§ **Aim of the task**
Beginning with the line that holds "camera: 140 degrees right, 10 degrees up", retype the rest of the listing exactly, last line included.

§ **Given data**
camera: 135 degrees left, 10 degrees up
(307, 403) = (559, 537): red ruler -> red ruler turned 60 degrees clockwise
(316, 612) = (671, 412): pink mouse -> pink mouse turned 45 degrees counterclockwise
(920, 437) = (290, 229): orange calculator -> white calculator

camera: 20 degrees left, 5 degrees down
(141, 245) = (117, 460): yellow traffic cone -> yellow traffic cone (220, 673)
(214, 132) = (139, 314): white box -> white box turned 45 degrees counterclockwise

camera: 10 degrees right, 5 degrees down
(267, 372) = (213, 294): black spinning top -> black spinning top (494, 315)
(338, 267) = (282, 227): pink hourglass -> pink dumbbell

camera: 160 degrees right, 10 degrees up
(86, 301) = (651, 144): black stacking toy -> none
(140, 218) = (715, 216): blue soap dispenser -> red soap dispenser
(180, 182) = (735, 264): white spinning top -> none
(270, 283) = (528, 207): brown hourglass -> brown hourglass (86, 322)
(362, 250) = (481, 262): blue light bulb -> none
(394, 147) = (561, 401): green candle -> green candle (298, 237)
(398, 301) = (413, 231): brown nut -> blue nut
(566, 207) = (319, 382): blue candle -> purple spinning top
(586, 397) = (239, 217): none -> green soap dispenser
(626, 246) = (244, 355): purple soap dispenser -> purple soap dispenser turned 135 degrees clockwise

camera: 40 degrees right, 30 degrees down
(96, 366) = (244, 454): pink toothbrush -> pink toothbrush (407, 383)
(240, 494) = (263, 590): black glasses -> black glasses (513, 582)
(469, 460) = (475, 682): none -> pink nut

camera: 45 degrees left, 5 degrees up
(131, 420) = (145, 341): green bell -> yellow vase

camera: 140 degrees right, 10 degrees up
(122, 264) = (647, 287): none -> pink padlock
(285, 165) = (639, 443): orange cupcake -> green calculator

§ **Answer to this task**
camera: 140 degrees right, 10 degrees up
(122, 264) = (647, 287): none -> pink padlock
(285, 165) = (639, 443): orange cupcake -> green calculator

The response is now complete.